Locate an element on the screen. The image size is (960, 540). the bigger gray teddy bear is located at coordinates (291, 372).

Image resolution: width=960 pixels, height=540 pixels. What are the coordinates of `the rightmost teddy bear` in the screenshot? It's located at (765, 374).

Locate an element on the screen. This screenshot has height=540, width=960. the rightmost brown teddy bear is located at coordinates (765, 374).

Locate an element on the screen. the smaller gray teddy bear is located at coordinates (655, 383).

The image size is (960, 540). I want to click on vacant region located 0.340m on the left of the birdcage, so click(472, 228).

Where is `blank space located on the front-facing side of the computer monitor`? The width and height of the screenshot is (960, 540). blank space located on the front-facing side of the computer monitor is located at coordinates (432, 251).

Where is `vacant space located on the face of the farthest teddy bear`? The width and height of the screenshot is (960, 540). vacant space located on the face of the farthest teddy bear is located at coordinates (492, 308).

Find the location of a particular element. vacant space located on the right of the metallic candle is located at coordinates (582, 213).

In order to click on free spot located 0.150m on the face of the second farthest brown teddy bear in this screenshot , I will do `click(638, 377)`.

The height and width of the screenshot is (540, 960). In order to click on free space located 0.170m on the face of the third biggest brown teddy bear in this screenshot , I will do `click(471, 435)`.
━━━━
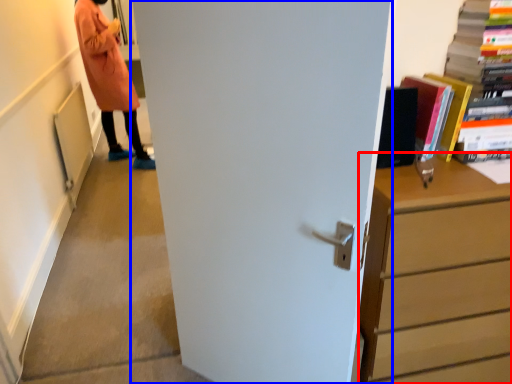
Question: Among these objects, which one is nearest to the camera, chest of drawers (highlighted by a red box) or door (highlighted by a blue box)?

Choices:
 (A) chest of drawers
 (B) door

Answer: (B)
━━━━
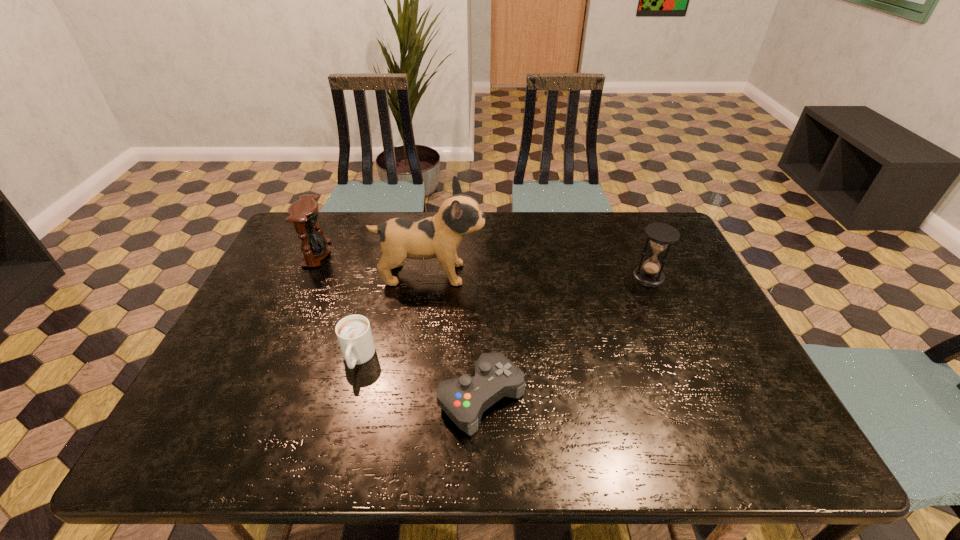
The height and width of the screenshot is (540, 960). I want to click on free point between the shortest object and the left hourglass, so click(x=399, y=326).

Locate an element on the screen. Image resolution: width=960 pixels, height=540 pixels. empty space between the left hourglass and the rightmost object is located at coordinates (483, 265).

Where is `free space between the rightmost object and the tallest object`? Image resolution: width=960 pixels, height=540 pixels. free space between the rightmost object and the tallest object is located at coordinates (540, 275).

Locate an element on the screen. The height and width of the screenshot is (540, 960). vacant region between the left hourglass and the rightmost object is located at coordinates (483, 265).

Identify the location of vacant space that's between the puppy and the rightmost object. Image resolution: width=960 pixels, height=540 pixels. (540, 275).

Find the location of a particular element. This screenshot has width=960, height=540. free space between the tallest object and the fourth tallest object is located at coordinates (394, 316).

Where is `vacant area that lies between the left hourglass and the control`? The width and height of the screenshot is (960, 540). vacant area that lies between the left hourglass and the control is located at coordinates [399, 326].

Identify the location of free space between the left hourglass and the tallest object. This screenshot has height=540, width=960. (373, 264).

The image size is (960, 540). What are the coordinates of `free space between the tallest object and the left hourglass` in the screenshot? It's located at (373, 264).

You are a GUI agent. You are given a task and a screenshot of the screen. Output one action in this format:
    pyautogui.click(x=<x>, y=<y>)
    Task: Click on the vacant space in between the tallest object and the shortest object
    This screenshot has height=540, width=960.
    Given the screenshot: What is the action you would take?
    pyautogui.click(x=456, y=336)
━━━━
* What you should do
Format the rows from the line containing "You are a GUI" through the line containing "pyautogui.click(x=456, y=336)", both included, as a JSON list of strings with one string per line and blank lines omitted.

* The completed task
[
  "You are a GUI agent. You are given a task and a screenshot of the screen. Output one action in this format:",
  "    pyautogui.click(x=<x>, y=<y>)",
  "    Task: Click on the vacant space in between the tallest object and the shortest object",
  "    This screenshot has height=540, width=960.",
  "    Given the screenshot: What is the action you would take?",
  "    pyautogui.click(x=456, y=336)"
]